» Task directions:
Output the entries as they appear, skipping images.

» Source data:
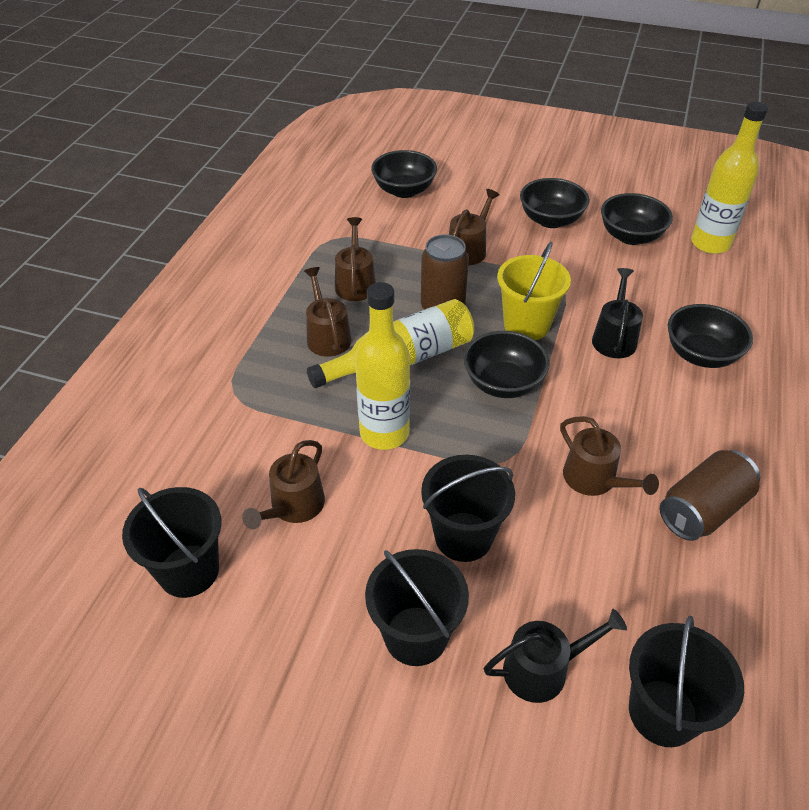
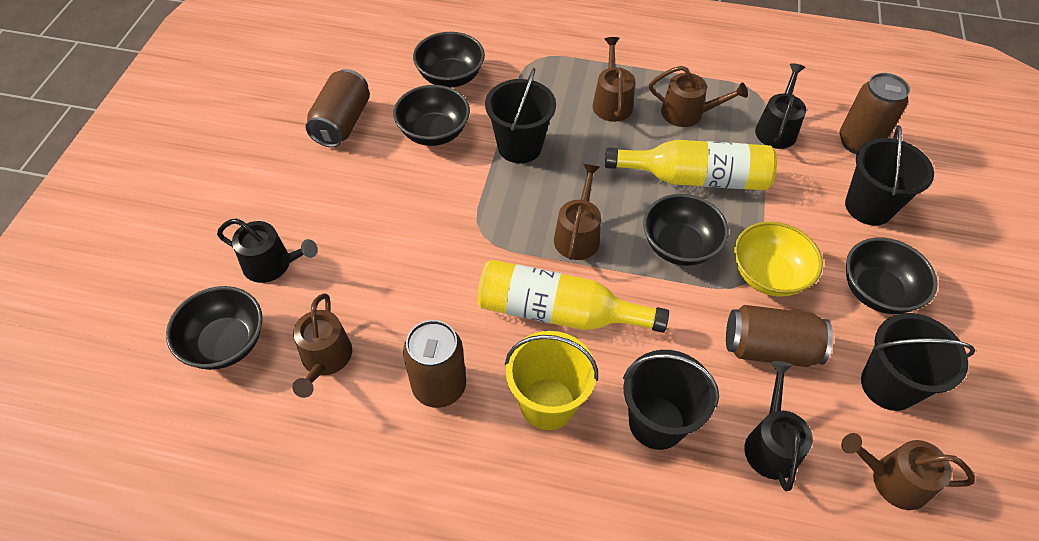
black watering can: 2 -> 3
brown can: 2 -> 4
yellow bottle: 3 -> 2
yellow bowl: 0 -> 1

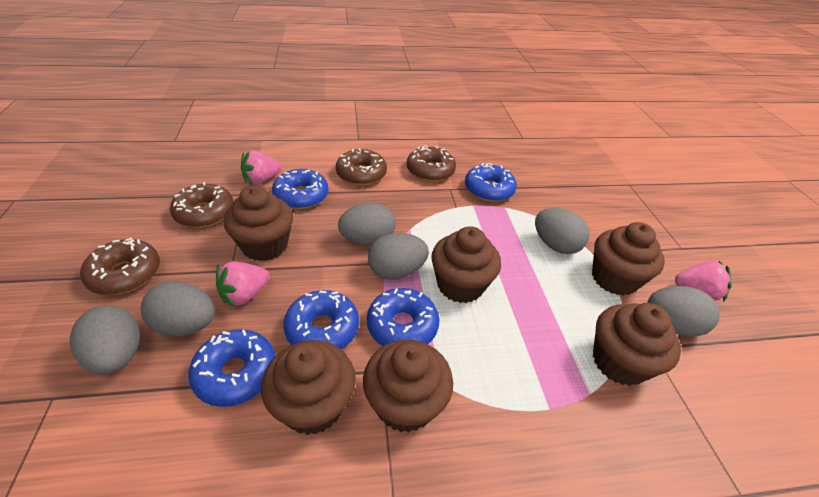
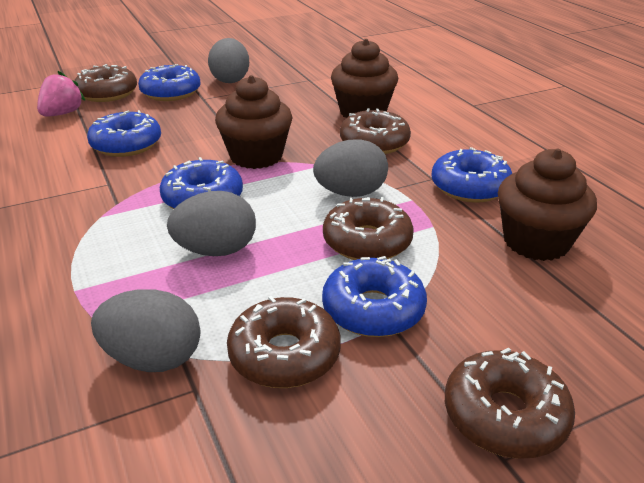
brown cupcake: 6 -> 3
brown donut: 4 -> 5
grey egg: 6 -> 4
pink strawberry: 3 -> 1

» Solved exercise:
black watering can: 2 -> 3
brown can: 2 -> 4
yellow bottle: 3 -> 2
yellow bowl: 0 -> 1

brown cupcake: 6 -> 3
brown donut: 4 -> 5
grey egg: 6 -> 4
pink strawberry: 3 -> 1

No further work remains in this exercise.